#### [Records provided]
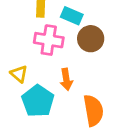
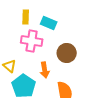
brown circle: (91, 39) -> (67, 53), moved

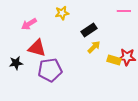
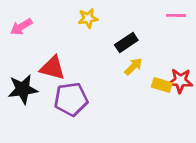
pink arrow: (29, 24) -> (21, 27), moved
black star: (16, 63) -> (23, 89), size x1.5

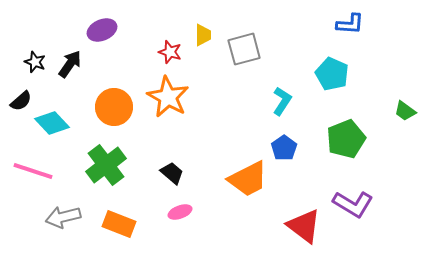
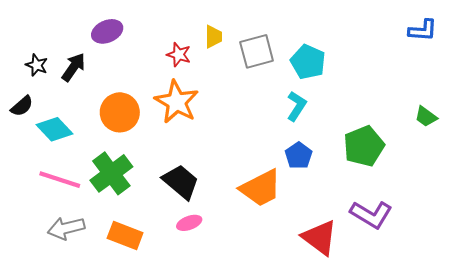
blue L-shape: (350, 24) -> (423, 30), moved
cyan pentagon: (332, 74) -> (308, 62), moved
pink line: (33, 171) -> (60, 180), moved
black trapezoid: (172, 173) -> (181, 182), size x1.5

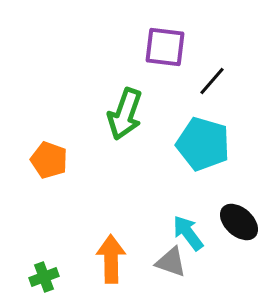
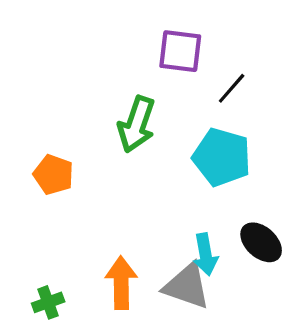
cyan arrow: (188, 233) -> (205, 254), turned -153
gray triangle: (171, 262) -> (187, 286), size x1.4

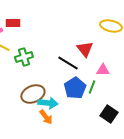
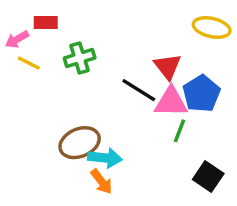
green cross: (24, 57) -> (80, 58), moved
pink triangle: (103, 70) -> (171, 102), moved, size x1.5
blue pentagon: (75, 88) -> (201, 94), moved

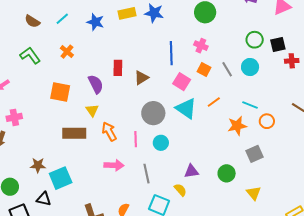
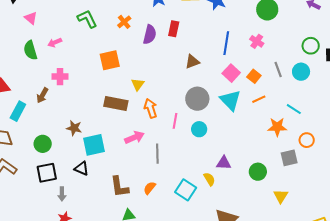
red rectangle: (118, 68) -> (174, 29), moved
orange square: (204, 69) -> (254, 76), moved
purple semicircle: (96, 84) -> (150, 35), moved, turned 30
orange square: (60, 92) -> (110, 60), turned -35
orange circle: (267, 121) -> (307, 140), moved
pink arrow: (114, 165) -> (134, 137), moved, turned -36
gray line: (146, 174) -> (157, 154), moved
black triangle: (44, 199) -> (82, 168), moved

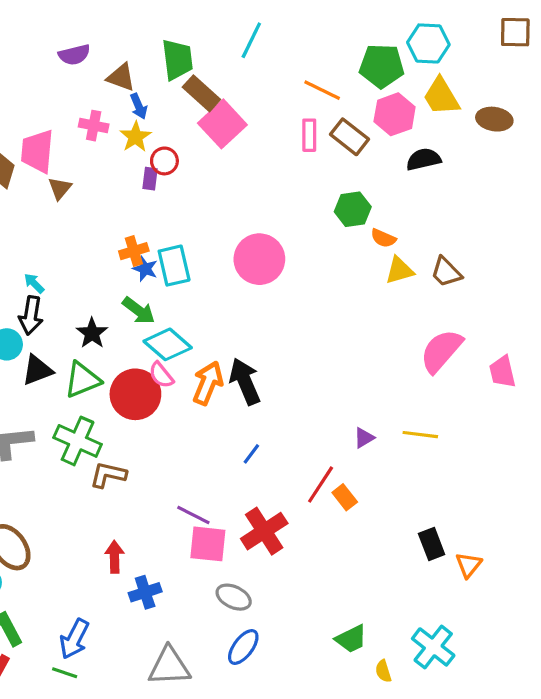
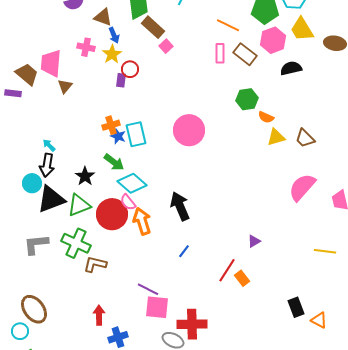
pink square: (222, 124) -> (166, 46), size x0.5
black triangle: (37, 370) -> (51, 199), size x1.4
orange arrow: (208, 383) -> (142, 221), moved, turned -40
yellow line: (420, 435) -> (325, 251), moved
red cross: (264, 531) -> (192, 324), moved, turned 32
orange triangle: (469, 565) -> (319, 320), turned -42

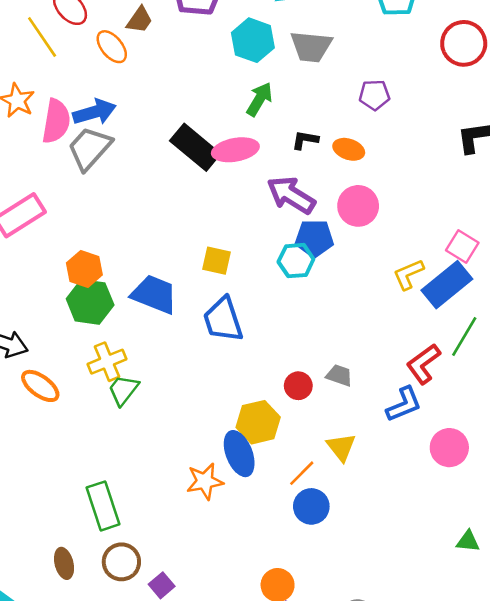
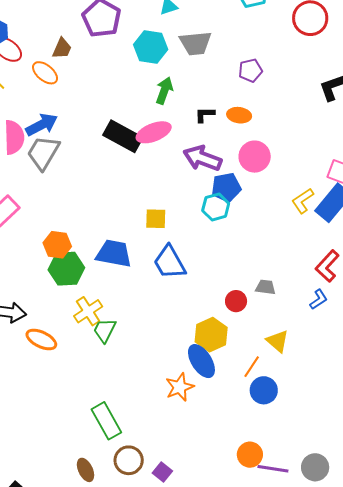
blue L-shape: (404, 404) -> (319, 299), size x0.7

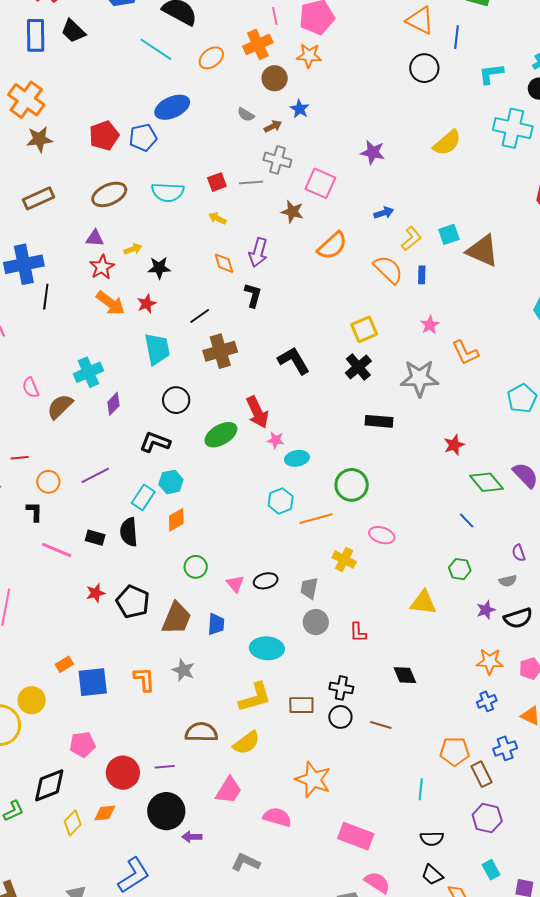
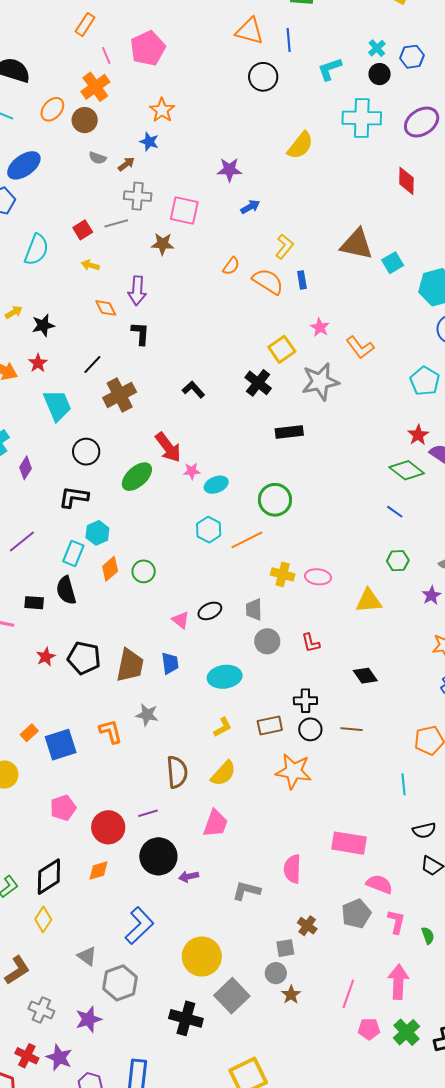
orange star: (309, 56) -> (162, 110), moved, turned -30
brown circle: (275, 78) -> (85, 120), moved
cyan semicircle: (168, 192) -> (36, 250), turned -60
blue arrow: (384, 213) -> (250, 207), moved
cyan square: (449, 234) -> (393, 263), moved
orange semicircle: (332, 246) -> (231, 266), moved, size x0.6
yellow square: (364, 329) -> (282, 349), moved
black L-shape: (294, 361) -> (193, 389), size x0.7
red star: (454, 445) -> (418, 435), moved
pink ellipse: (382, 535) -> (318, 577), moved
green circle: (196, 567) -> (144, 571), moved
yellow L-shape: (255, 697) -> (223, 727), size x0.6
brown semicircle: (201, 732) -> (177, 772), turned 96
orange star: (313, 780) -> (294, 771), moved
black diamond: (49, 785) -> (49, 877), moved
pink semicircle: (277, 817) -> (292, 869), moved, turned -92
yellow diamond: (73, 823) -> (43, 919), moved

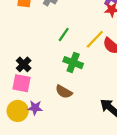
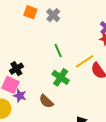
green line: (64, 34) -> (58, 51), turned -72
purple star: (35, 108) -> (20, 96), moved

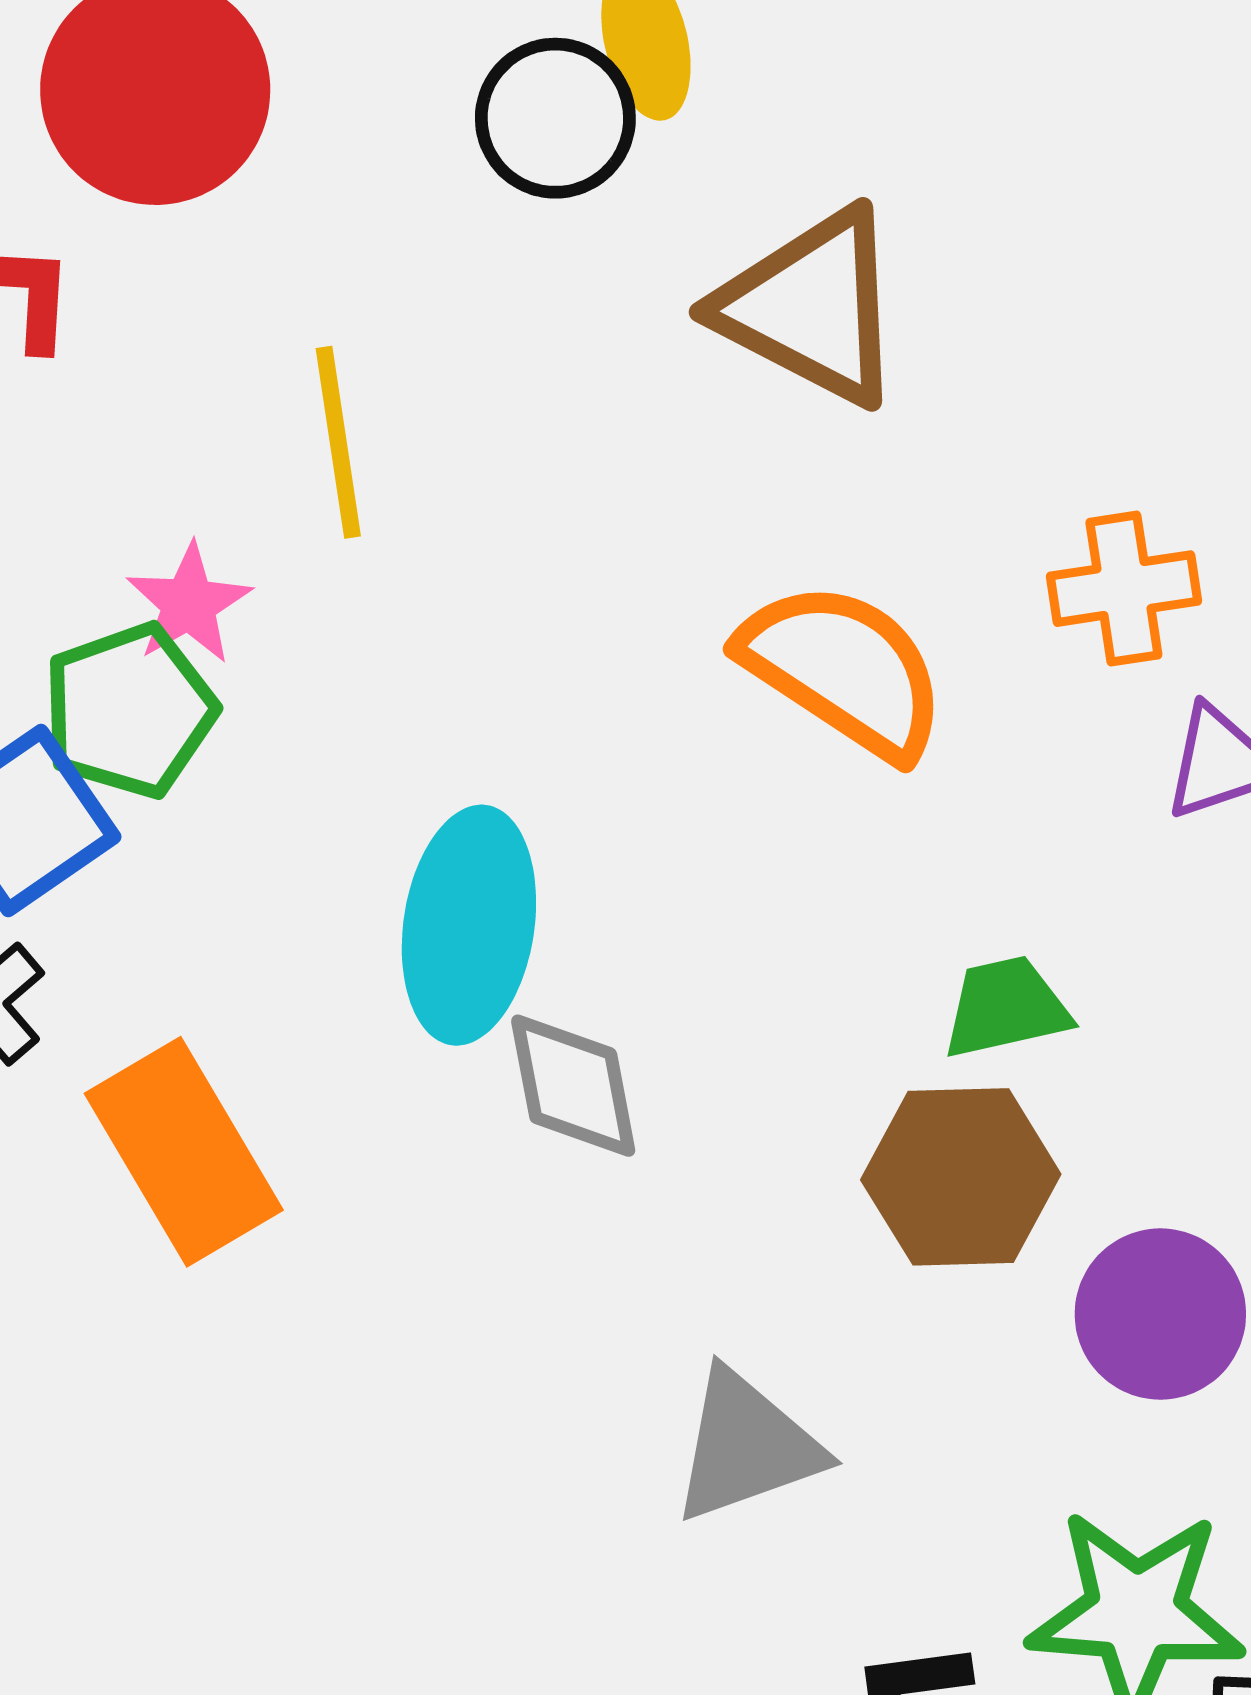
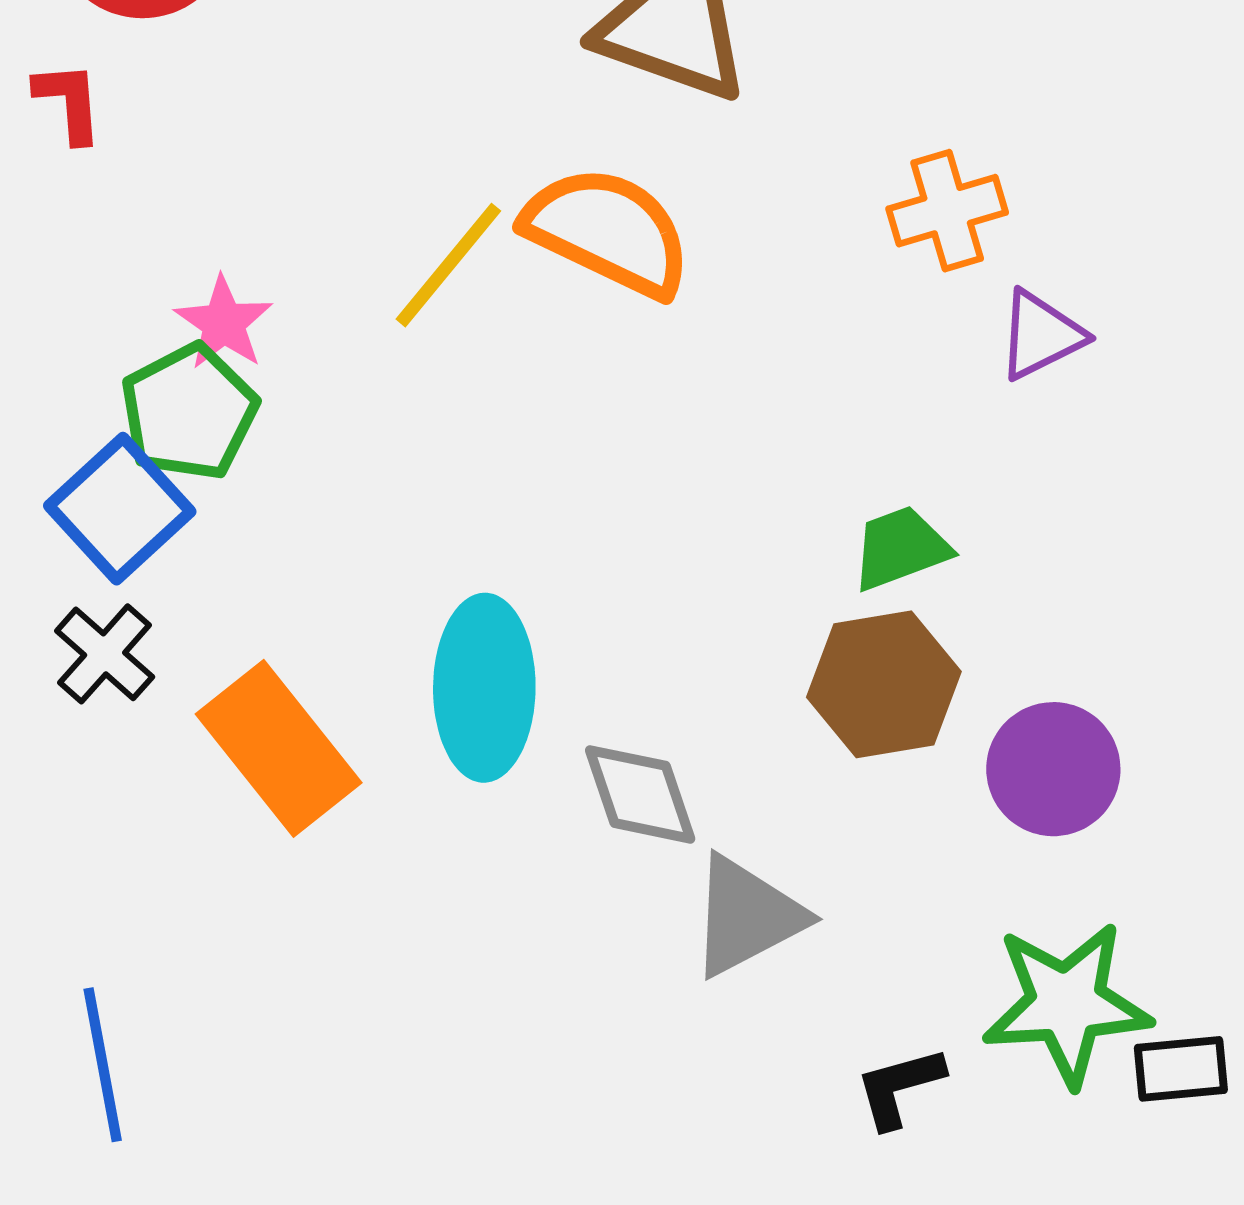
yellow line: (338, 442) -> (448, 265), moved, turned 56
orange semicircle: (844, 670) -> (608, 231), moved
cyan ellipse: (469, 925) -> (484, 688), moved
gray diamond: (573, 1086) -> (640, 794), moved

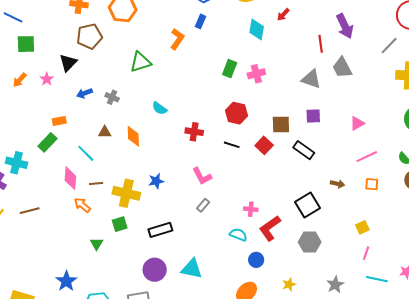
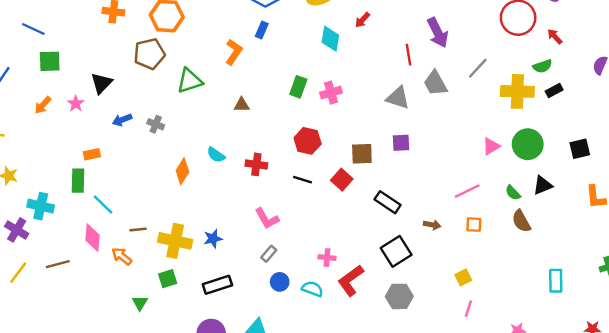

#### [Your assignment]
Omit every picture, then repeat the remaining data exactly as it appears above.

#### [Output for this exercise]
brown circle: (91, 39) -> (67, 53), moved

pink arrow: (29, 24) -> (21, 27), moved
black star: (16, 63) -> (23, 89), size x1.5

blue L-shape: (350, 24) -> (423, 30), moved
cyan pentagon: (332, 74) -> (308, 62), moved
pink line: (33, 171) -> (60, 180), moved
black trapezoid: (172, 173) -> (181, 182), size x1.5

cyan arrow: (188, 233) -> (205, 254), turned -153
gray triangle: (171, 262) -> (187, 286), size x1.4

green cross: (24, 57) -> (80, 58), moved
pink triangle: (103, 70) -> (171, 102), moved, size x1.5
blue pentagon: (75, 88) -> (201, 94), moved

red rectangle: (118, 68) -> (174, 29), moved
orange square: (204, 69) -> (254, 76), moved
purple semicircle: (96, 84) -> (150, 35), moved, turned 30
orange square: (60, 92) -> (110, 60), turned -35
orange circle: (267, 121) -> (307, 140), moved
pink arrow: (114, 165) -> (134, 137), moved, turned -36
gray line: (146, 174) -> (157, 154), moved
black triangle: (44, 199) -> (82, 168), moved

pink square: (222, 124) -> (166, 46), size x0.5
black triangle: (37, 370) -> (51, 199), size x1.4
orange arrow: (208, 383) -> (142, 221), moved, turned -40
yellow line: (420, 435) -> (325, 251), moved
red cross: (264, 531) -> (192, 324), moved, turned 32
orange triangle: (469, 565) -> (319, 320), turned -42

blue L-shape: (404, 404) -> (319, 299), size x0.7

orange star: (309, 56) -> (162, 110), moved, turned -30
brown circle: (275, 78) -> (85, 120), moved
cyan semicircle: (168, 192) -> (36, 250), turned -60
blue arrow: (384, 213) -> (250, 207), moved
cyan square: (449, 234) -> (393, 263), moved
orange semicircle: (332, 246) -> (231, 266), moved, size x0.6
yellow square: (364, 329) -> (282, 349), moved
black L-shape: (294, 361) -> (193, 389), size x0.7
red star: (454, 445) -> (418, 435), moved
pink ellipse: (382, 535) -> (318, 577), moved
green circle: (196, 567) -> (144, 571), moved
yellow L-shape: (255, 697) -> (223, 727), size x0.6
brown semicircle: (201, 732) -> (177, 772), turned 96
orange star: (313, 780) -> (294, 771), moved
black diamond: (49, 785) -> (49, 877), moved
pink semicircle: (277, 817) -> (292, 869), moved, turned -92
yellow diamond: (73, 823) -> (43, 919), moved

green line: (64, 34) -> (58, 51), turned -72
purple star: (35, 108) -> (20, 96), moved

yellow line: (338, 442) -> (448, 265), moved, turned 56
orange semicircle: (844, 670) -> (608, 231), moved
cyan ellipse: (469, 925) -> (484, 688), moved
gray diamond: (573, 1086) -> (640, 794), moved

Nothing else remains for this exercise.